Assigned task
Each line below from the one containing "building: [209,270,257,321] ->" through the one containing "building: none -> [162,268,220,323]" should be output exactly as it stands, and no other line should appear.

Supplied entries
- - -

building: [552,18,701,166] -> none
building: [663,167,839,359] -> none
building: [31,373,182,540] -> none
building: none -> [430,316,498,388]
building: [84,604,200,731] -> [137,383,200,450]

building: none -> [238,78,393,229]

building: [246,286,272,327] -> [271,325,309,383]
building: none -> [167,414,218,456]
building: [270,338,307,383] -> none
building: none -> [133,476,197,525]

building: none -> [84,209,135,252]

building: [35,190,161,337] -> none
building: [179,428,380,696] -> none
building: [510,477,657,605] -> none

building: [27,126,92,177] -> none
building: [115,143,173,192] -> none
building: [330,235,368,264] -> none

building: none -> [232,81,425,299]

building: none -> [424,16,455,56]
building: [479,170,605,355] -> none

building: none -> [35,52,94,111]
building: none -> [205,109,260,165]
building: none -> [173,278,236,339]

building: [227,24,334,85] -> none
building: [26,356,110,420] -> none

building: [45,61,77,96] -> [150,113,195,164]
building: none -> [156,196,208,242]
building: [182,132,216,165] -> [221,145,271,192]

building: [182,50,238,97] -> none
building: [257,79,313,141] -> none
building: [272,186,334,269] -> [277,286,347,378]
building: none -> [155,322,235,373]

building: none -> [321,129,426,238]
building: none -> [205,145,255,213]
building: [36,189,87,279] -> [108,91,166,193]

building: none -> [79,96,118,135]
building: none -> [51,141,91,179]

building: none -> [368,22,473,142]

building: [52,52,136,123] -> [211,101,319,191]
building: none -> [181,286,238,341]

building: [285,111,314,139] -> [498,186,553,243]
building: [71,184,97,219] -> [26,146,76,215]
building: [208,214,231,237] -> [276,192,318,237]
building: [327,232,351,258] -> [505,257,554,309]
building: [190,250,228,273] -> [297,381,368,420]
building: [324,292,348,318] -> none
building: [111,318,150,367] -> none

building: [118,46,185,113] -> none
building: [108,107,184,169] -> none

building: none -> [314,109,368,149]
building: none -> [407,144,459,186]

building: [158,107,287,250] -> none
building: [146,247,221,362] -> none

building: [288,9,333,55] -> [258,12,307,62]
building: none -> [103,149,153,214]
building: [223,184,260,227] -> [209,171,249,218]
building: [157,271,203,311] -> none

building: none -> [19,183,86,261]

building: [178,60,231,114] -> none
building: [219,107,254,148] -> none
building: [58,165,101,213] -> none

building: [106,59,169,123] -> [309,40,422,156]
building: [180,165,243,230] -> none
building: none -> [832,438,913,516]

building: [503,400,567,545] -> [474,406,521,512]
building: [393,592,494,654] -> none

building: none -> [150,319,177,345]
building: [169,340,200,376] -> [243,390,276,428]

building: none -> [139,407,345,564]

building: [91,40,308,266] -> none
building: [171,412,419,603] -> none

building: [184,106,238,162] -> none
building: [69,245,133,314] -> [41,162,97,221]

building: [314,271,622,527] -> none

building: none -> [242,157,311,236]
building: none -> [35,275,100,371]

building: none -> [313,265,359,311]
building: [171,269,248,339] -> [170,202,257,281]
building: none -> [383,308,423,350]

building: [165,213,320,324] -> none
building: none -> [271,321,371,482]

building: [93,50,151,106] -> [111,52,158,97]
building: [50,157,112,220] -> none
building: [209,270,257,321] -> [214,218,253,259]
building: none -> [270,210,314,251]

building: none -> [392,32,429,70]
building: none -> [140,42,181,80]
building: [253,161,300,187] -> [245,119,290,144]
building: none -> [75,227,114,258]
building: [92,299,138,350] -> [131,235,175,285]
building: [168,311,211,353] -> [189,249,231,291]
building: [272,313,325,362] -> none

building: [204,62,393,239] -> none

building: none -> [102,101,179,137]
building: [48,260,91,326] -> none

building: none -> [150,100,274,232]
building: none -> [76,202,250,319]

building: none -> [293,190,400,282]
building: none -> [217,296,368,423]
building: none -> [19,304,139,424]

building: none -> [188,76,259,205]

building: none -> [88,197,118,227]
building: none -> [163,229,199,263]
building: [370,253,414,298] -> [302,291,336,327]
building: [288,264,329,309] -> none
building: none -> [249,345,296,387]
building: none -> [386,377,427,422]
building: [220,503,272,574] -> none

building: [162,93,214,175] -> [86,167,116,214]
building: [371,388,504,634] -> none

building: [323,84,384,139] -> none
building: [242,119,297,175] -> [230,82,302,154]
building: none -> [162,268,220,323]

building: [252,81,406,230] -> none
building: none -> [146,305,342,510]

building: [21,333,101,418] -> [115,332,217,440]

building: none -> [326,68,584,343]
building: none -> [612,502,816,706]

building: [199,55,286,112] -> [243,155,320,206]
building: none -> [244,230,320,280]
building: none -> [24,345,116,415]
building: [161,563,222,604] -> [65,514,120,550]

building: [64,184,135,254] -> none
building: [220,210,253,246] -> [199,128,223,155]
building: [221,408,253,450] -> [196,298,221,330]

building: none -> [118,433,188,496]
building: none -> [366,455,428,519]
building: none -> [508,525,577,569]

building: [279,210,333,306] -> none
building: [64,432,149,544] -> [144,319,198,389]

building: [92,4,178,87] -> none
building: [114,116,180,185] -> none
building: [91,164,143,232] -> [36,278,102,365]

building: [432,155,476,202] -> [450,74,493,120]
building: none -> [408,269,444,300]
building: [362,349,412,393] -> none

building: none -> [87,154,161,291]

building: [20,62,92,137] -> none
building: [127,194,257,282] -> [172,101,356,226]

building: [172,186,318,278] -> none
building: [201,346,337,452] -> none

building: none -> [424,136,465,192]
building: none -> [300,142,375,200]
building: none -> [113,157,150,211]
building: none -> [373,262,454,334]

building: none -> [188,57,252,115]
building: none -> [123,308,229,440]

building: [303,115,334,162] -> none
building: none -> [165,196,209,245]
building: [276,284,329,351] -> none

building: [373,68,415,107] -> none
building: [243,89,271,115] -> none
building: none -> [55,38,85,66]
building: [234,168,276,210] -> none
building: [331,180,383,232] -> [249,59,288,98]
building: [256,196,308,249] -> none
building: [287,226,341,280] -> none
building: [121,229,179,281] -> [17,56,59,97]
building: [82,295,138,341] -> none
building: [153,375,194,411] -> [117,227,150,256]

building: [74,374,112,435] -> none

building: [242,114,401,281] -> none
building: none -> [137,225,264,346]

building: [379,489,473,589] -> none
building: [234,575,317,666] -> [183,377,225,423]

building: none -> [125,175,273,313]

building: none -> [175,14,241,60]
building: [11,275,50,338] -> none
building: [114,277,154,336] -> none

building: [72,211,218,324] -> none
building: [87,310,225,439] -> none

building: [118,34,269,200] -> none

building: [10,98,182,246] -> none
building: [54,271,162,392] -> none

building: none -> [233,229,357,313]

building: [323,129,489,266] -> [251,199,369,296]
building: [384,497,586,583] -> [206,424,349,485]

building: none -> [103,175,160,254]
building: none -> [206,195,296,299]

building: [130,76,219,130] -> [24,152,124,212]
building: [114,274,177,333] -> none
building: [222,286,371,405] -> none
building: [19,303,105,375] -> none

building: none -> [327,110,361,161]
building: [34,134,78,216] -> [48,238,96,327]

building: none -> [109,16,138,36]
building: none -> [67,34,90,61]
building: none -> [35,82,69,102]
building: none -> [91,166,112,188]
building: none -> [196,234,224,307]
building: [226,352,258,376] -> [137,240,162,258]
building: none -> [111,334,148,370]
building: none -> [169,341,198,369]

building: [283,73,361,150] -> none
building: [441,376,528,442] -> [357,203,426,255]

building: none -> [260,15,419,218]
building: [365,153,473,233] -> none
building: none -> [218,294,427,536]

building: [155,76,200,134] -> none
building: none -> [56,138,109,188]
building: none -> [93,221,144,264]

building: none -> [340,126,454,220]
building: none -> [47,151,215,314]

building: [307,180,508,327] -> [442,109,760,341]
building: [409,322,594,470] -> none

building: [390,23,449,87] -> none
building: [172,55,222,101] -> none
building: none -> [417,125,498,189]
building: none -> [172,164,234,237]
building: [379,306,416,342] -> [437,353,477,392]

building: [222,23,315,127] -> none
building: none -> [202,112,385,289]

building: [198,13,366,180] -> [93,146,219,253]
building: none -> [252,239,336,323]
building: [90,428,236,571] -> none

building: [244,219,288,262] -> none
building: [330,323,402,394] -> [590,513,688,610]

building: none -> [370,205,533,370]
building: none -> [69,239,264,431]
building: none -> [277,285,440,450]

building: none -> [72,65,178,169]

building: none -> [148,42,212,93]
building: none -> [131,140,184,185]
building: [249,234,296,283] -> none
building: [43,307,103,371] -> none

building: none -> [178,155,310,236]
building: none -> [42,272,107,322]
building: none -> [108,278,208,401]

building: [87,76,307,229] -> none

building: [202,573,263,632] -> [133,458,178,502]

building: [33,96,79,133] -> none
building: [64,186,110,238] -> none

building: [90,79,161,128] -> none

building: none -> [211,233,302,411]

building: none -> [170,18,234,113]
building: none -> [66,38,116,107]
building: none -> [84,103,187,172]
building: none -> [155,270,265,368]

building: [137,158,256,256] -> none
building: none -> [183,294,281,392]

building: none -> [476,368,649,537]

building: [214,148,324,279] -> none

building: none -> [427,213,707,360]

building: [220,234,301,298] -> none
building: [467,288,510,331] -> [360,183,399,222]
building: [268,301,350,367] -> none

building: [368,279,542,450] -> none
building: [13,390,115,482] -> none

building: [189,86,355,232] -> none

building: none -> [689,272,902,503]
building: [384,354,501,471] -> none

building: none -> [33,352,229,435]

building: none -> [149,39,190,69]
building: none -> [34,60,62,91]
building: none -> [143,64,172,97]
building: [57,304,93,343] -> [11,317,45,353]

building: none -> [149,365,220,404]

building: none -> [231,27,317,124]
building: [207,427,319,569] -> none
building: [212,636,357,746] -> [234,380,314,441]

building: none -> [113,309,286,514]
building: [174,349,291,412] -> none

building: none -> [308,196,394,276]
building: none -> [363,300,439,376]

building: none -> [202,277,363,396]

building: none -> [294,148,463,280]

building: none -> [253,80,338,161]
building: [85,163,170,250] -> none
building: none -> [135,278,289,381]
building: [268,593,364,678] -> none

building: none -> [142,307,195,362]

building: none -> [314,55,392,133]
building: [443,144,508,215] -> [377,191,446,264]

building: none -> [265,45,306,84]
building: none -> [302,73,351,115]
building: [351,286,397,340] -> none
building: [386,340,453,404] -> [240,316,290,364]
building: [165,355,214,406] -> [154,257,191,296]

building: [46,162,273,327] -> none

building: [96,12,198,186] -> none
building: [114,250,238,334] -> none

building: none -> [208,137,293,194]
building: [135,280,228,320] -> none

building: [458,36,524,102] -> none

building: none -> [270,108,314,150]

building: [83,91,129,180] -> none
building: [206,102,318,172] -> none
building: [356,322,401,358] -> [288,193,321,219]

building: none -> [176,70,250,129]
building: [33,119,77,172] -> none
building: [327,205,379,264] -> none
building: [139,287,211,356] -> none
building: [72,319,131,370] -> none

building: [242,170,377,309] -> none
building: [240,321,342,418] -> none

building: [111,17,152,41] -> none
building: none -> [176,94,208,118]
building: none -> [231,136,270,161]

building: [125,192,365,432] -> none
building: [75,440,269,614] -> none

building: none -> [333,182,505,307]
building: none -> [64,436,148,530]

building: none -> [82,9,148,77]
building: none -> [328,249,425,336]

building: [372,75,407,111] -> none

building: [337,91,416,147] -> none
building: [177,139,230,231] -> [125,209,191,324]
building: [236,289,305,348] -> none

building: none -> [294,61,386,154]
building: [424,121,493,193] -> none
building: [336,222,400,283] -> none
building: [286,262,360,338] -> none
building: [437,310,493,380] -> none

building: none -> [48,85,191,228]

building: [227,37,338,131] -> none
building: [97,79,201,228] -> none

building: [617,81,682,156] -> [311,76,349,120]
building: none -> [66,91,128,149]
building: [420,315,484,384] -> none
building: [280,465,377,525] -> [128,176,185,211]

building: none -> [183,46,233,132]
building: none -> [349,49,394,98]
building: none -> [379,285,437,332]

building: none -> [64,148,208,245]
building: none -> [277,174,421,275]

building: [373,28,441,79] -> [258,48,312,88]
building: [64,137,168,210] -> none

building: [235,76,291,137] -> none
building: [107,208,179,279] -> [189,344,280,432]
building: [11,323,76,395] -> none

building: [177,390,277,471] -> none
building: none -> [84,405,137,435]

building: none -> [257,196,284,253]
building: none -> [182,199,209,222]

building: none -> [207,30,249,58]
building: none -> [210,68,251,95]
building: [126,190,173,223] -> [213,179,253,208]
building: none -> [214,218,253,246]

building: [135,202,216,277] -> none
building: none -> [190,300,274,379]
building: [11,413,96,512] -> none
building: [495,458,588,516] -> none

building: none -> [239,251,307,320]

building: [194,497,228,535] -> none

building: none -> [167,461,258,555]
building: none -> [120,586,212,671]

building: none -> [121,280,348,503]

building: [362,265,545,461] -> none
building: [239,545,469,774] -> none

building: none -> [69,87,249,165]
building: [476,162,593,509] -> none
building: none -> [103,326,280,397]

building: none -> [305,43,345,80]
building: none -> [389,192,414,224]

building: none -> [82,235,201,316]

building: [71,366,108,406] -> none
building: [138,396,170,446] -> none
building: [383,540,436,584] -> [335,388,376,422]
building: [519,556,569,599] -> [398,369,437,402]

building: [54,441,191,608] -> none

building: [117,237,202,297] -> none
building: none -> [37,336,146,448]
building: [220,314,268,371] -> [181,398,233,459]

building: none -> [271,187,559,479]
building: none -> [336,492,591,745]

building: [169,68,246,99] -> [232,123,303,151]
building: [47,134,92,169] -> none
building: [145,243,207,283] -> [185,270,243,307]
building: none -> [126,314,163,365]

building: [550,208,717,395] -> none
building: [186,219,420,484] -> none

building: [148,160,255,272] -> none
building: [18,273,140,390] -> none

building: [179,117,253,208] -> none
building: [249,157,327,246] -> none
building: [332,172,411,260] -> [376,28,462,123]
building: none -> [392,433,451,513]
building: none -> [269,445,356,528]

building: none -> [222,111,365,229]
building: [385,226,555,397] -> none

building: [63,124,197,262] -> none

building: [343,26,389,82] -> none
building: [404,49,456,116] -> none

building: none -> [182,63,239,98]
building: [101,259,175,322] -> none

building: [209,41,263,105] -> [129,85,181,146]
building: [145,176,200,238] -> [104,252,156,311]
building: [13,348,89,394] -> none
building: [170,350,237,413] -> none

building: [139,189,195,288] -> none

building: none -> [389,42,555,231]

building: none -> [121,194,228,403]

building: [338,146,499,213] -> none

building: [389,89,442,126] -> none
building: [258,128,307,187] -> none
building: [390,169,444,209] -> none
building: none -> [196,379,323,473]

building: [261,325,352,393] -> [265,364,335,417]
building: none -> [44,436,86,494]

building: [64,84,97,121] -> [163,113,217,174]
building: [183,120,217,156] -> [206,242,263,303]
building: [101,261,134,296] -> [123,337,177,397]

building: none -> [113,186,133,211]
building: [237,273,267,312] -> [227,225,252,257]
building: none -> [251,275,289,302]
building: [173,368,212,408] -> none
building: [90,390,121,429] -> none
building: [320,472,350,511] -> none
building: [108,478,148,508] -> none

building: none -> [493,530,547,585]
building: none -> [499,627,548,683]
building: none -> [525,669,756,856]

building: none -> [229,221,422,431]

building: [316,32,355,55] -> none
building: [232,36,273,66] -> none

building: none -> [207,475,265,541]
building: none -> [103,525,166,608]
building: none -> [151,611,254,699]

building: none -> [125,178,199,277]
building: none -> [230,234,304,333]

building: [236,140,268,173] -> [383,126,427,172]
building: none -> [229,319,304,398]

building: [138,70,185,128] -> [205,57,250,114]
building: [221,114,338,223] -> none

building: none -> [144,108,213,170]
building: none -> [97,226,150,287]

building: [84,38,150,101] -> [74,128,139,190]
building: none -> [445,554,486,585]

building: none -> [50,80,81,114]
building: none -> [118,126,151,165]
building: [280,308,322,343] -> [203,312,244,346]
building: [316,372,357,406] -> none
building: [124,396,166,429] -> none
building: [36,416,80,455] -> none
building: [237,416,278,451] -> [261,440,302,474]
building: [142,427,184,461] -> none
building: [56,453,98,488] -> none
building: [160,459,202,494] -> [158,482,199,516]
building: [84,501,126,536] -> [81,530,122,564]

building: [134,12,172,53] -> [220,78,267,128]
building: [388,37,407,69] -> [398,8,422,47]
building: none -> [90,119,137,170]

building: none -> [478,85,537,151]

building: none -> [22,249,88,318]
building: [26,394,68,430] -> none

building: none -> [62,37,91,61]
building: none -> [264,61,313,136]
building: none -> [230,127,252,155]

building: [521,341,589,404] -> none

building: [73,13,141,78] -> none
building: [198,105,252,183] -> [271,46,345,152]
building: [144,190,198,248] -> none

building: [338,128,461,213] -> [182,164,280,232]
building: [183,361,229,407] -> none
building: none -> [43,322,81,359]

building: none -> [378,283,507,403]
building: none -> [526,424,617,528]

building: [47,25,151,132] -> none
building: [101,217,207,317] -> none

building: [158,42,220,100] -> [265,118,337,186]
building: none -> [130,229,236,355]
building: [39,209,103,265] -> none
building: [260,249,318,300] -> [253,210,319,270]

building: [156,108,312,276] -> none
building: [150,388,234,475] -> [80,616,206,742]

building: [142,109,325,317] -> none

- - -

The answer
building: [209,270,257,321] -> [214,218,253,259]
building: none -> [270,210,314,251]

building: none -> [392,32,429,70]
building: none -> [140,42,181,80]
building: [253,161,300,187] -> [245,119,290,144]
building: none -> [75,227,114,258]
building: [92,299,138,350] -> [131,235,175,285]
building: [168,311,211,353] -> [189,249,231,291]
building: [272,313,325,362] -> none

building: [204,62,393,239] -> none

building: none -> [102,101,179,137]
building: [48,260,91,326] -> none

building: none -> [150,100,274,232]
building: none -> [76,202,250,319]

building: none -> [293,190,400,282]
building: none -> [217,296,368,423]
building: none -> [19,304,139,424]

building: none -> [188,76,259,205]

building: none -> [88,197,118,227]
building: none -> [163,229,199,263]
building: [370,253,414,298] -> [302,291,336,327]
building: [288,264,329,309] -> none
building: none -> [249,345,296,387]
building: none -> [386,377,427,422]
building: [220,503,272,574] -> none

building: [162,93,214,175] -> [86,167,116,214]
building: [371,388,504,634] -> none

building: [323,84,384,139] -> none
building: [242,119,297,175] -> [230,82,302,154]
building: none -> [162,268,220,323]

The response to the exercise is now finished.